▸ TASK REQUIREMENTS: Print, exactly as they appear, only the lines from the line that contains "white slope A2:A3" through the end of the listing.

▸ MATERIAL PROVIDED:
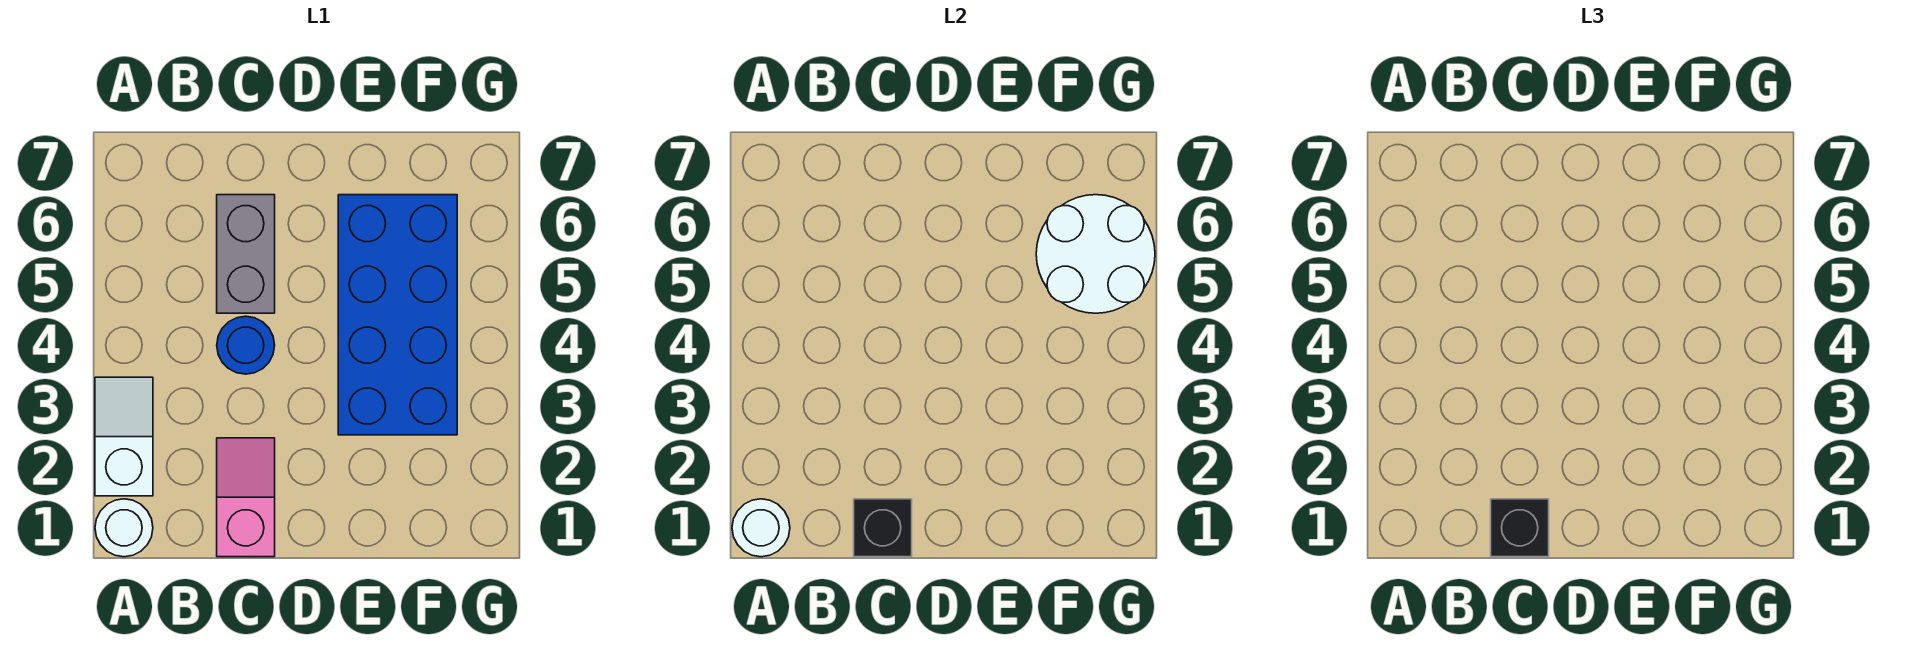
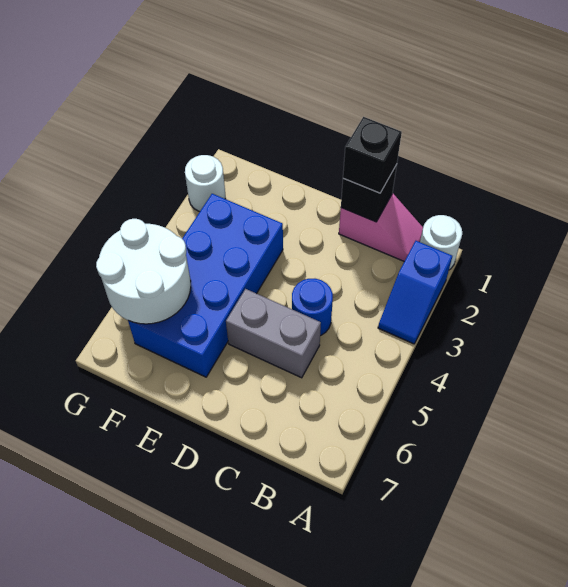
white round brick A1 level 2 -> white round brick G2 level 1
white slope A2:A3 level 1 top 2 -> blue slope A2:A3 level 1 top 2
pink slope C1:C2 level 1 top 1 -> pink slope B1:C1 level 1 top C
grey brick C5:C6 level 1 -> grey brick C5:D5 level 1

▸ RESPONSE BOX:
white slope A2:A3 level 1 top 2 -> blue slope A2:A3 level 1 top 2
pink slope C1:C2 level 1 top 1 -> pink slope B1:C1 level 1 top C
grey brick C5:C6 level 1 -> grey brick C5:D5 level 1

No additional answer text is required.